* [TASK TO CARRY OUT]:
Transcribe exactly the lines below that begin at the line with "POT3 pin SIG: TX -> A0" and stop after the line with "LCD2 pin VCC: GND -> 5V", leaving out every picture.

(Extracted data entries)

--*--

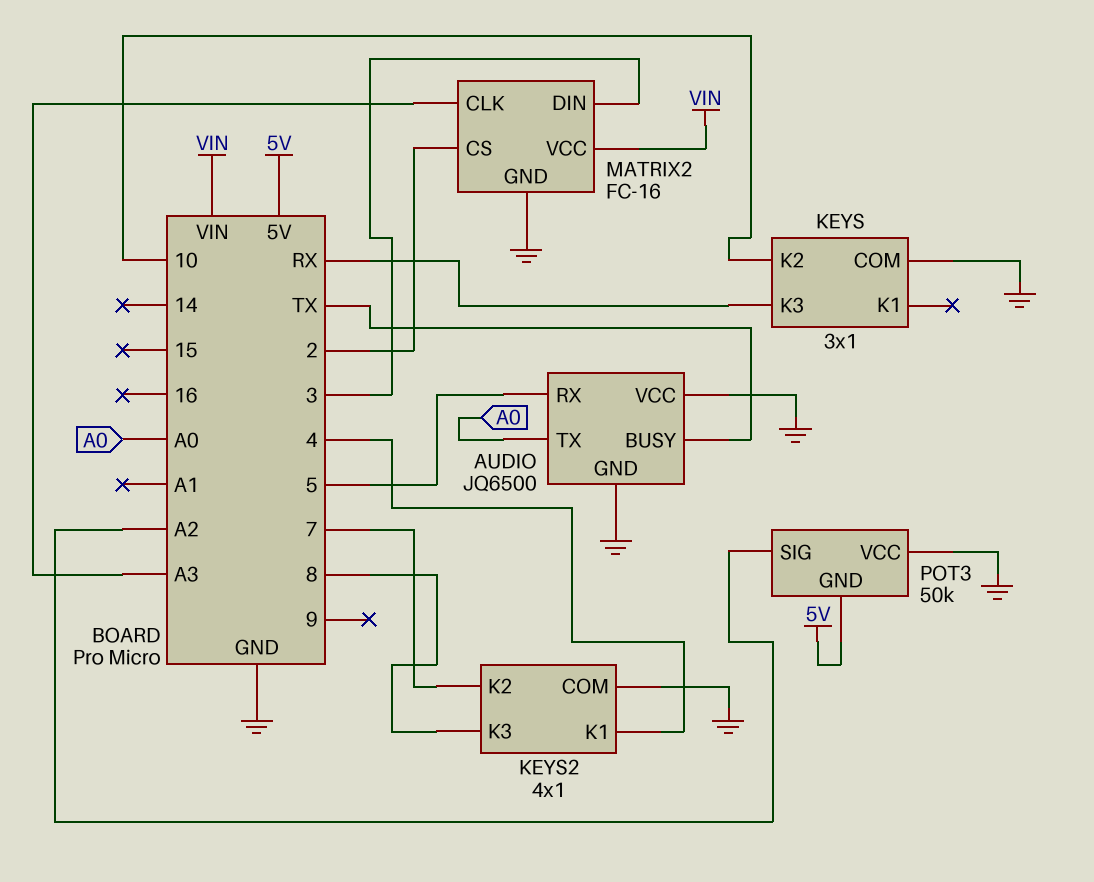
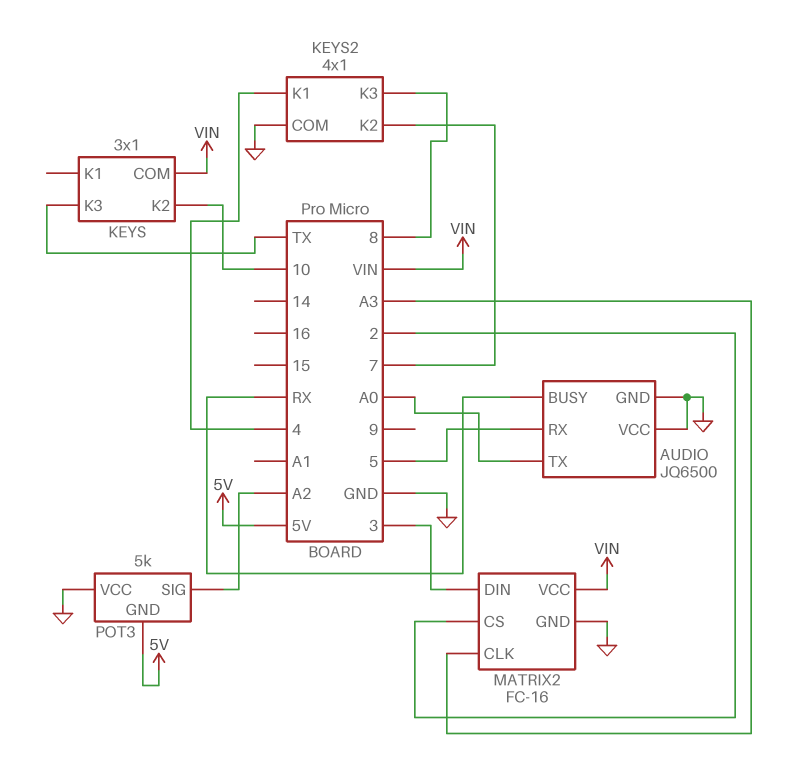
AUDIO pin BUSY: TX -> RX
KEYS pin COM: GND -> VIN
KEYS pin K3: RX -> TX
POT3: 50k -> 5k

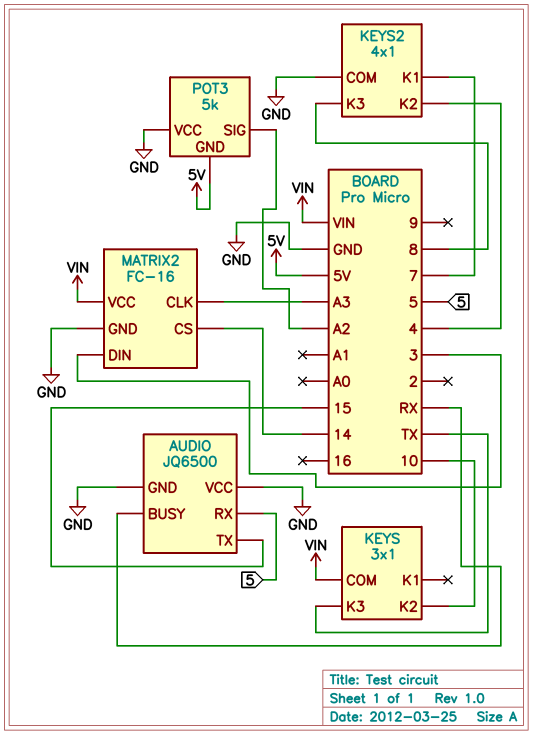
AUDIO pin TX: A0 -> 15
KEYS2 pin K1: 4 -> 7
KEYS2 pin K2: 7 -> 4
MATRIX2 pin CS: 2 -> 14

--*--

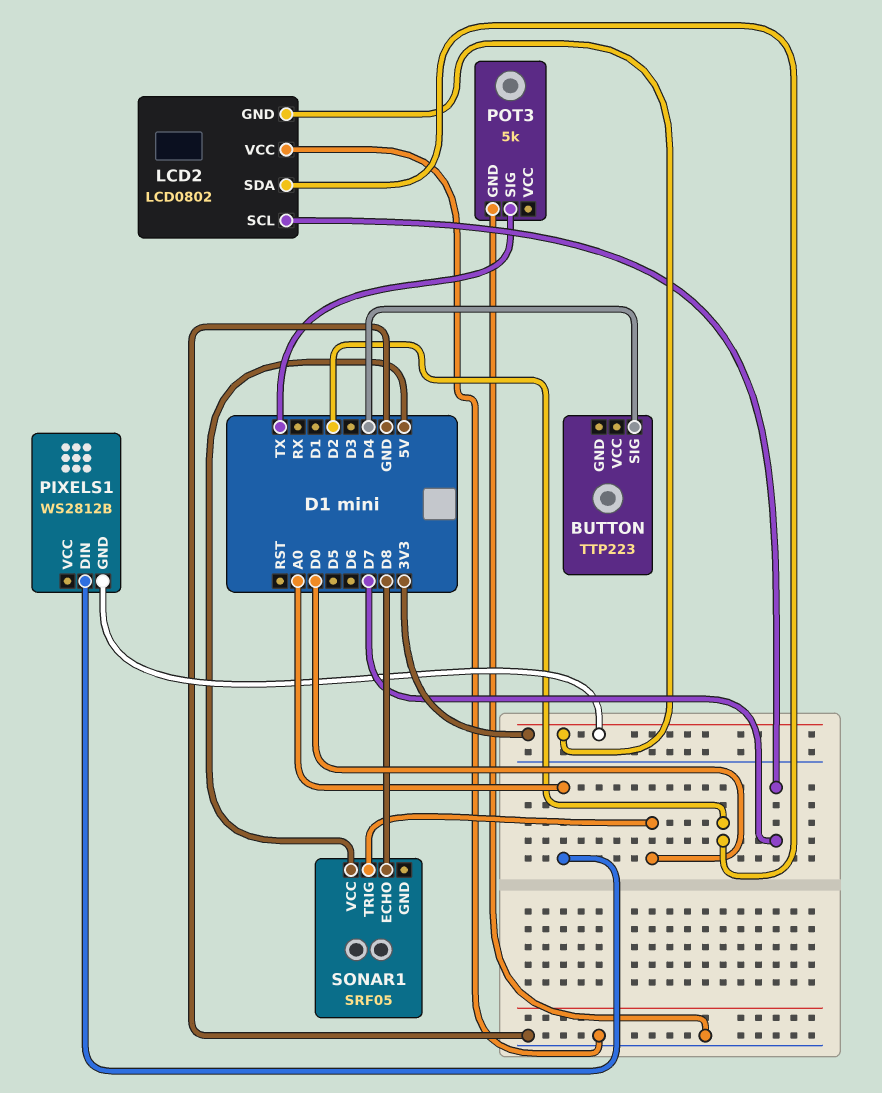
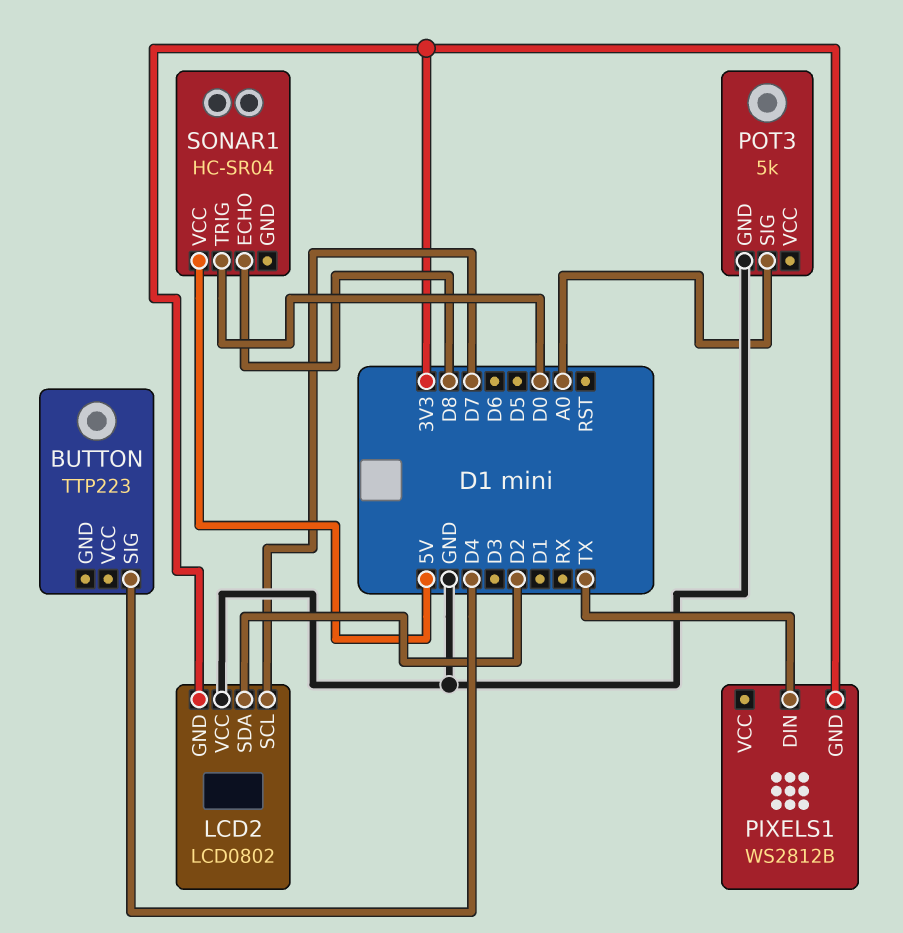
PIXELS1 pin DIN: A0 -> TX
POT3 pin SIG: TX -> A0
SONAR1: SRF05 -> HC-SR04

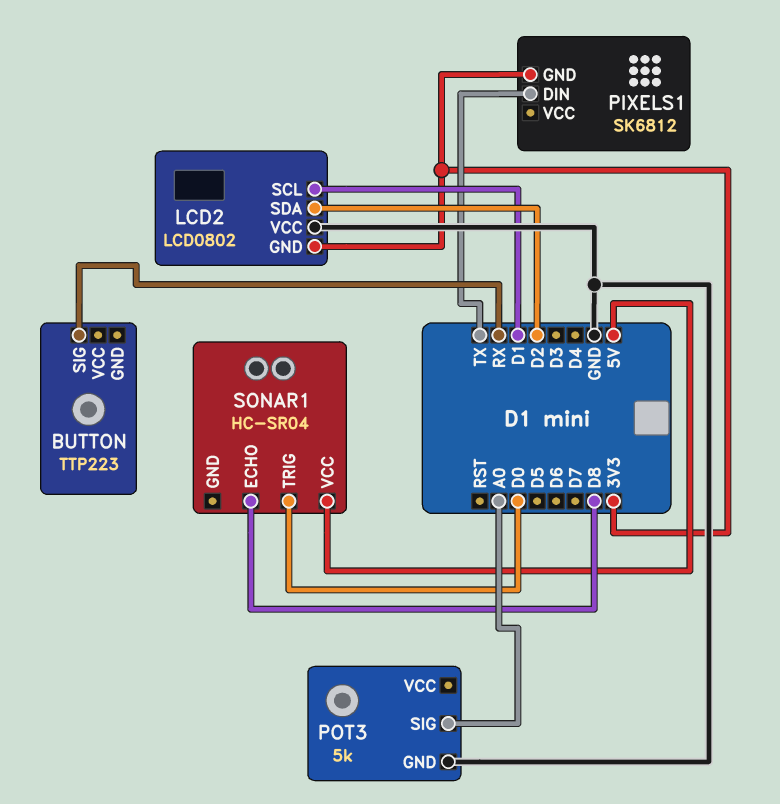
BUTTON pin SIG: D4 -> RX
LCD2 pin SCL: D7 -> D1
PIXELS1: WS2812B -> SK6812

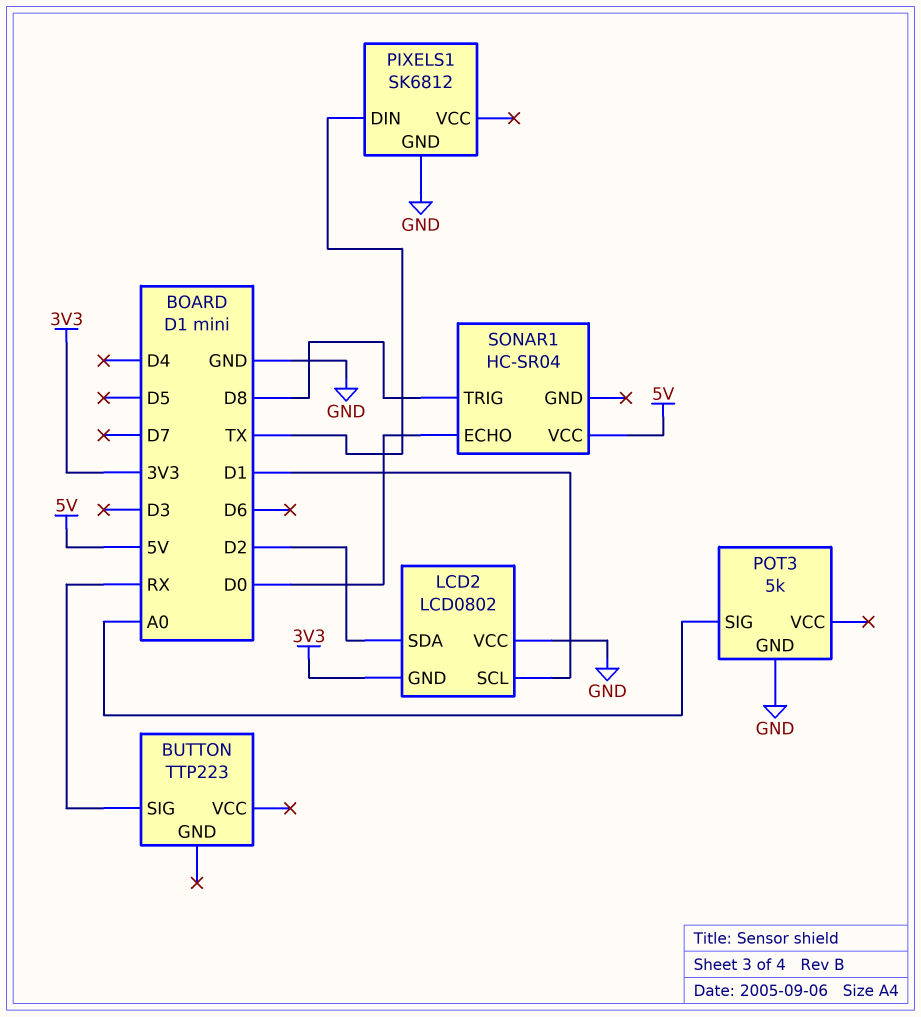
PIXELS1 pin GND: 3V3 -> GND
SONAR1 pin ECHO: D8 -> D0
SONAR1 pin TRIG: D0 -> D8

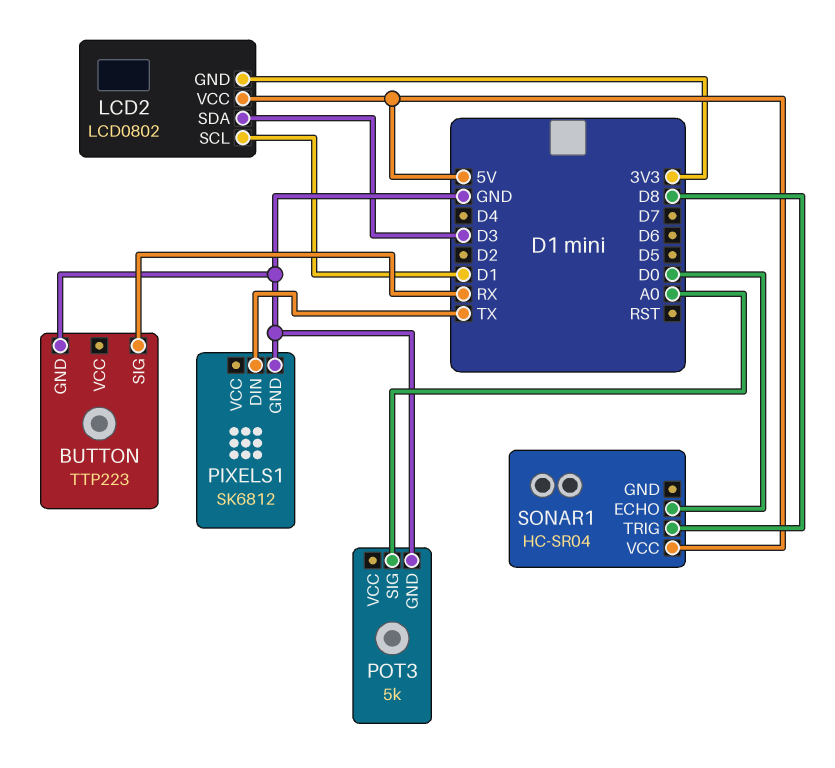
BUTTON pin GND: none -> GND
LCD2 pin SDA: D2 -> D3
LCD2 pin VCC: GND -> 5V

--*--

* [RESPONSE]:
POT3 pin SIG: TX -> A0
SONAR1: SRF05 -> HC-SR04

BUTTON pin SIG: D4 -> RX
LCD2 pin SCL: D7 -> D1
PIXELS1: WS2812B -> SK6812

PIXELS1 pin GND: 3V3 -> GND
SONAR1 pin ECHO: D8 -> D0
SONAR1 pin TRIG: D0 -> D8

BUTTON pin GND: none -> GND
LCD2 pin SDA: D2 -> D3
LCD2 pin VCC: GND -> 5V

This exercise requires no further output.